Reproduce nothing but the lines from the one with "camera: 120 degrees right, 5 degrees up" down to the last line of the data below.

%%

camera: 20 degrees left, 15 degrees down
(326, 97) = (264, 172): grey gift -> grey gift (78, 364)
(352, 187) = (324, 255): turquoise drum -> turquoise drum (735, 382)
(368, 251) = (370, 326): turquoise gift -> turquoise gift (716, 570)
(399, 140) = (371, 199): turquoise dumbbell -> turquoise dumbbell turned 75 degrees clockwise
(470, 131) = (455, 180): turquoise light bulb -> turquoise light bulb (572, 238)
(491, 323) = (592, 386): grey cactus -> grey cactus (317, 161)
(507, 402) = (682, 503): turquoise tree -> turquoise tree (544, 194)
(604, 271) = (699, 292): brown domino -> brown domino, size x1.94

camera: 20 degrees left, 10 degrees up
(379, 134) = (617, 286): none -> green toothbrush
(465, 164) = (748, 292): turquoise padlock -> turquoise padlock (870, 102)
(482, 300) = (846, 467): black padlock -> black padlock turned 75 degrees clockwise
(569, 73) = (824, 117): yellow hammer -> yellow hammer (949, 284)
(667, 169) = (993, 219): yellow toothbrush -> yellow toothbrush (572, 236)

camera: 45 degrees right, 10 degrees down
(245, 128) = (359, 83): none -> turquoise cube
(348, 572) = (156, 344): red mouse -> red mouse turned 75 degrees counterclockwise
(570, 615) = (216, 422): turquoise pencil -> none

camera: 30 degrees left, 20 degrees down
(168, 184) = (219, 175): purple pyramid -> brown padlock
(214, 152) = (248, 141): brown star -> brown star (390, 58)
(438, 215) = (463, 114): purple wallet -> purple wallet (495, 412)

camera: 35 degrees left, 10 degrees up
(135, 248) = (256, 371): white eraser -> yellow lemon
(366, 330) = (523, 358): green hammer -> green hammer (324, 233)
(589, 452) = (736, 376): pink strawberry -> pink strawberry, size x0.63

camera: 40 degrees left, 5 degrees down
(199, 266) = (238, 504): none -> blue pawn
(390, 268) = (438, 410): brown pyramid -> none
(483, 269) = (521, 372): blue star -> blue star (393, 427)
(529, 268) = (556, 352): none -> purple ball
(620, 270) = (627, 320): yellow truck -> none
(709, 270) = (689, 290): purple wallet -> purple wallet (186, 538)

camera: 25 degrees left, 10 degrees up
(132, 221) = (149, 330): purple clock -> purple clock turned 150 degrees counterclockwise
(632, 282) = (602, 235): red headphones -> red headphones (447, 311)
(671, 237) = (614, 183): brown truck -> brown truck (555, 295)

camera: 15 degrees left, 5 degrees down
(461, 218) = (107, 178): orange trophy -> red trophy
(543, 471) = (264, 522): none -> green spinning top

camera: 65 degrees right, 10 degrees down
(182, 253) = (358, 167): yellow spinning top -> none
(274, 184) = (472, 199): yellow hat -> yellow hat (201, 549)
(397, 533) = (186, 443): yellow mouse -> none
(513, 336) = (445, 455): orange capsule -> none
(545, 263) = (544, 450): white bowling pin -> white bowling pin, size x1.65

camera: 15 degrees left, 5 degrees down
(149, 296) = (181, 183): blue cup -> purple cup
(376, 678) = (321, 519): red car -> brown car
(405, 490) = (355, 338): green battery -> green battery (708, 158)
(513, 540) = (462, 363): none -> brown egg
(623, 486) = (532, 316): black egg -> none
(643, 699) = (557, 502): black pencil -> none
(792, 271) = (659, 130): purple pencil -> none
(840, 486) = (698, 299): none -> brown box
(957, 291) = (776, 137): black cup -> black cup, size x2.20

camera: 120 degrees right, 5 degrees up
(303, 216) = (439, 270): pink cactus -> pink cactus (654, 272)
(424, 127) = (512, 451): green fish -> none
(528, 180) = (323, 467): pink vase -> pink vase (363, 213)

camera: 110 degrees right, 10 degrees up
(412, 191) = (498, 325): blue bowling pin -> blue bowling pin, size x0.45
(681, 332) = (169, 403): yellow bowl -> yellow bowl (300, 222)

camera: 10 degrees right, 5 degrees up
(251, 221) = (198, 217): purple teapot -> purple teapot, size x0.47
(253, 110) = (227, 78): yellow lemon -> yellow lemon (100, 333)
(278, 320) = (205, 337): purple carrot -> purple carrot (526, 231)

%%

Exercise result -
camera: 120 degrees right, 5 degrees up
(303, 216) = (439, 270): pink cactus -> pink cactus (654, 272)
(424, 127) = (512, 451): green fish -> none
(528, 180) = (323, 467): pink vase -> pink vase (363, 213)

camera: 110 degrees right, 10 degrees up
(412, 191) = (498, 325): blue bowling pin -> blue bowling pin, size x0.45
(681, 332) = (169, 403): yellow bowl -> yellow bowl (300, 222)

camera: 10 degrees right, 5 degrees up
(251, 221) = (198, 217): purple teapot -> purple teapot, size x0.47
(253, 110) = (227, 78): yellow lemon -> yellow lemon (100, 333)
(278, 320) = (205, 337): purple carrot -> purple carrot (526, 231)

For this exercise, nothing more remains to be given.